--- Problem ---
From the listing that follows, reproduce only the lines from the one holding "IC1: NAND 74LS00" through the one holding "R10: none -> 1.3k (-15V, AMP)", both included, with no pictures.

--- Data records ---
========
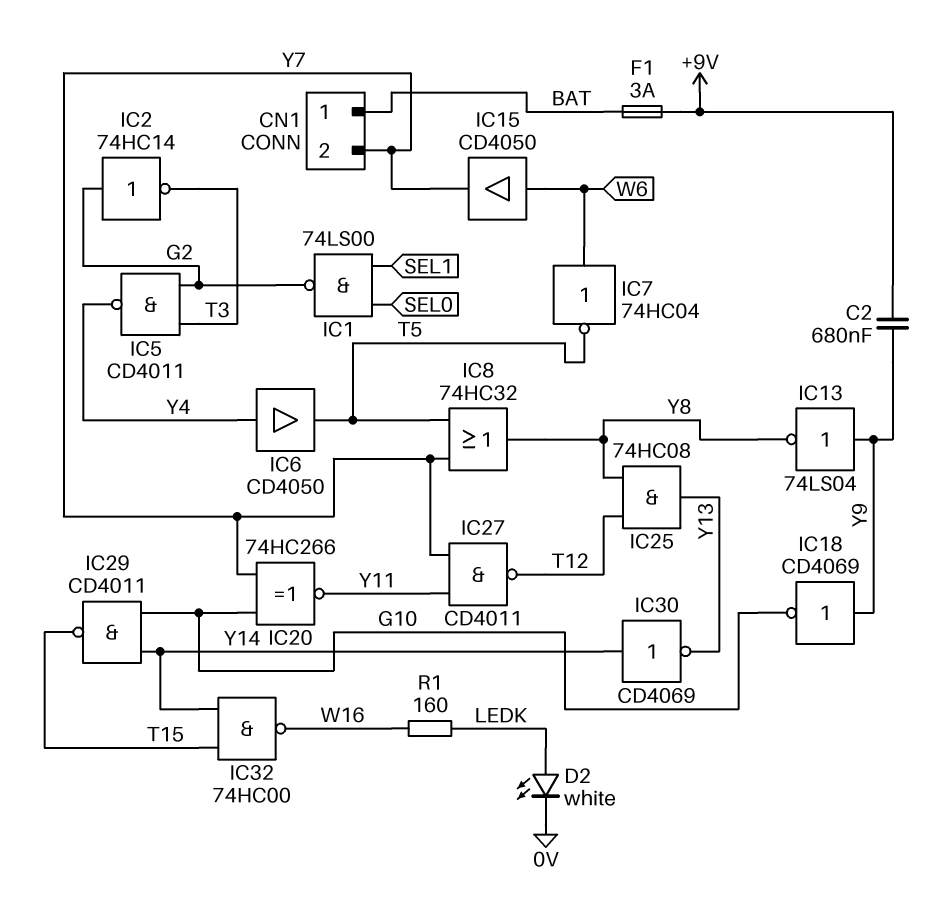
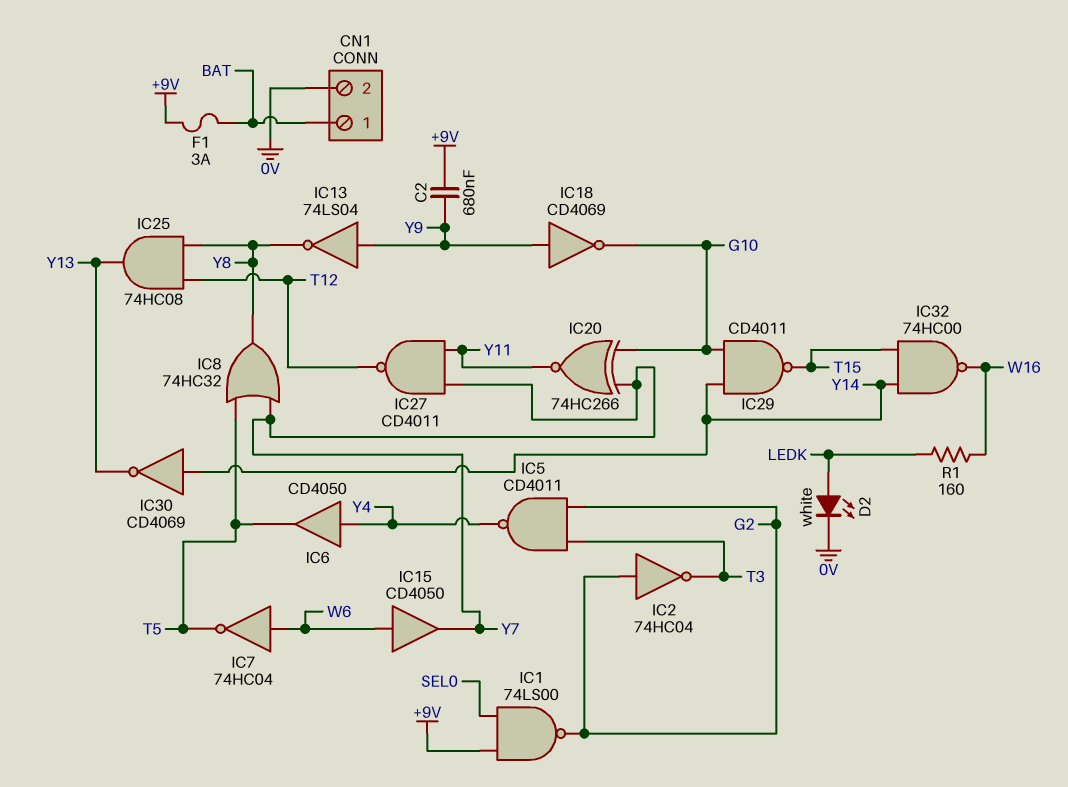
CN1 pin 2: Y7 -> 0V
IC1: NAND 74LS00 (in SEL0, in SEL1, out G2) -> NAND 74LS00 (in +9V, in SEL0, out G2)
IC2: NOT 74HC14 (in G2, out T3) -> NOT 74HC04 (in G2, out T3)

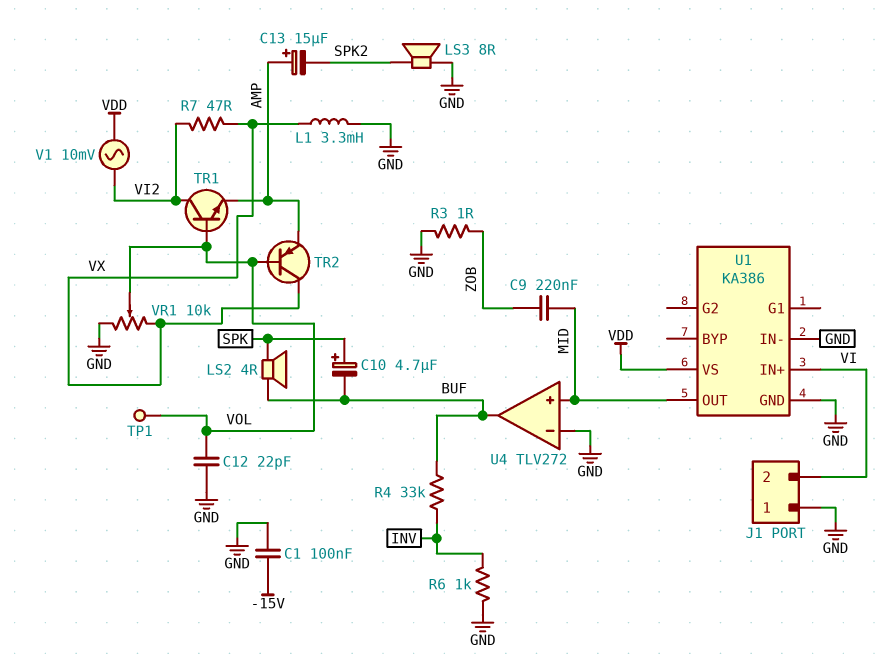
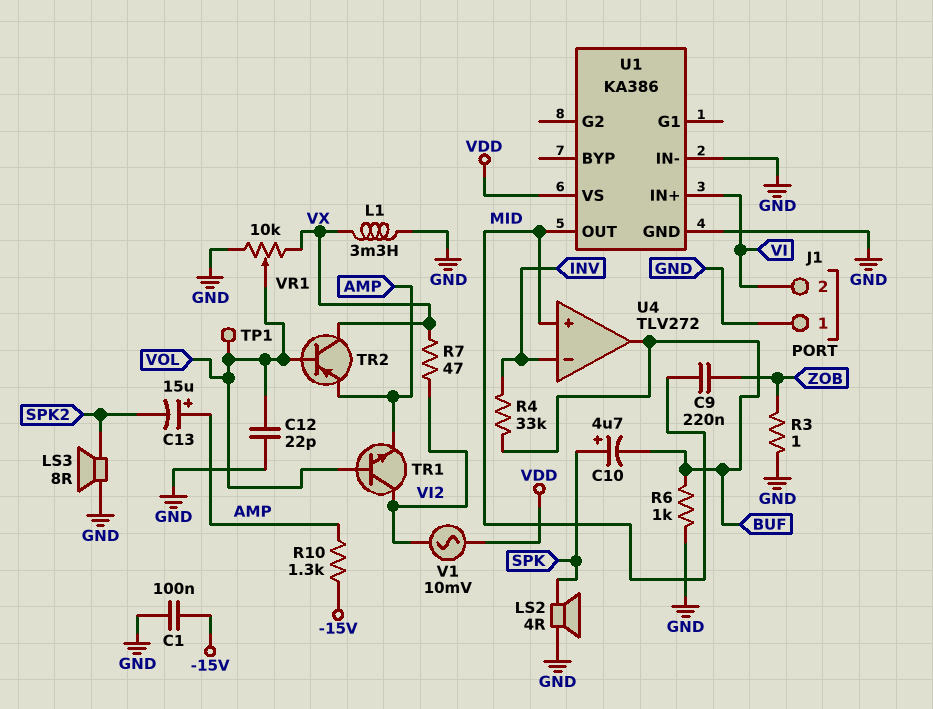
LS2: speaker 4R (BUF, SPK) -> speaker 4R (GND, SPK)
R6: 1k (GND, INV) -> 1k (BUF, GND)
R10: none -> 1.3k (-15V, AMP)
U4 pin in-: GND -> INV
========
--- Expected answer ---
IC1: NAND 74LS00 (in SEL0, in SEL1, out G2) -> NAND 74LS00 (in +9V, in SEL0, out G2)
IC2: NOT 74HC14 (in G2, out T3) -> NOT 74HC04 (in G2, out T3)

LS2: speaker 4R (BUF, SPK) -> speaker 4R (GND, SPK)
R6: 1k (GND, INV) -> 1k (BUF, GND)
R10: none -> 1.3k (-15V, AMP)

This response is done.